WHAT THE TASK REQUIRES
Wherever the string "yellow" shows up in the data below, copy the whole line.
* * * * *
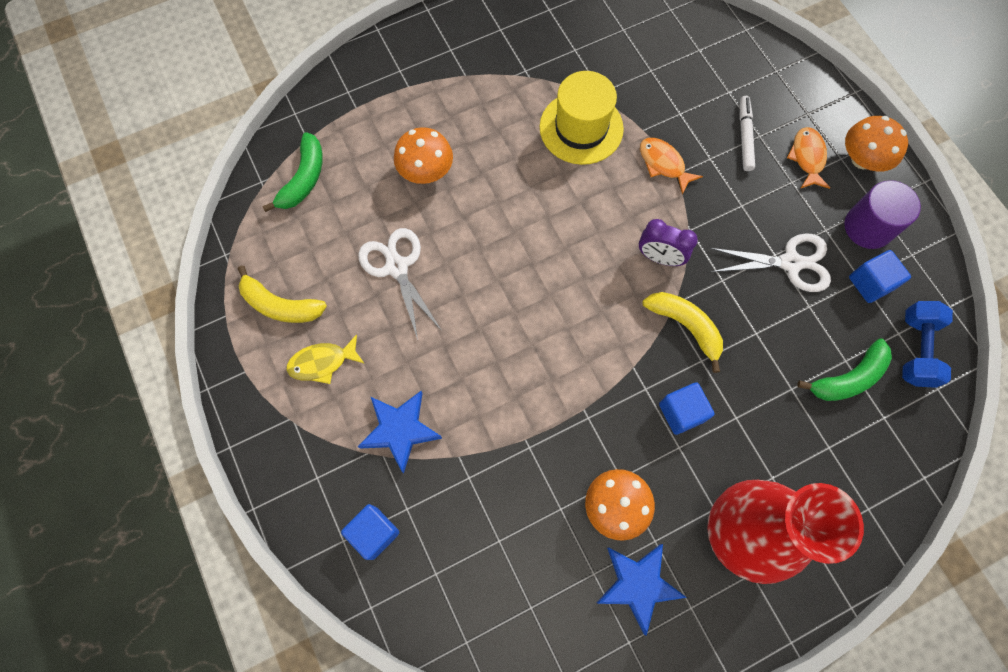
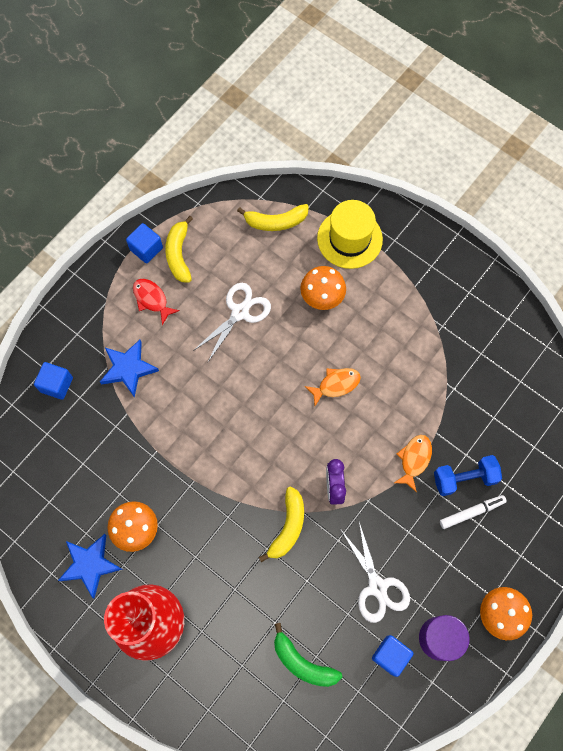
camera: 65 degrees right, 0 degrees up
(304, 179) = (275, 222): green banana -> yellow banana
(322, 362) = (152, 299): yellow fish -> red fish
(581, 128) = (413, 387): yellow hat -> yellow hat (349, 239)
(681, 412) = (221, 548): blue cube -> blue cube (146, 249)
(807, 158) = (478, 569): orange fish -> orange fish (336, 385)
(916, 349) = (350, 709): blue dumbbell -> blue dumbbell (464, 478)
* * * * *
ANSWER FOR THE TASK
(304, 179) = (275, 222): green banana -> yellow banana
(322, 362) = (152, 299): yellow fish -> red fish
(581, 128) = (413, 387): yellow hat -> yellow hat (349, 239)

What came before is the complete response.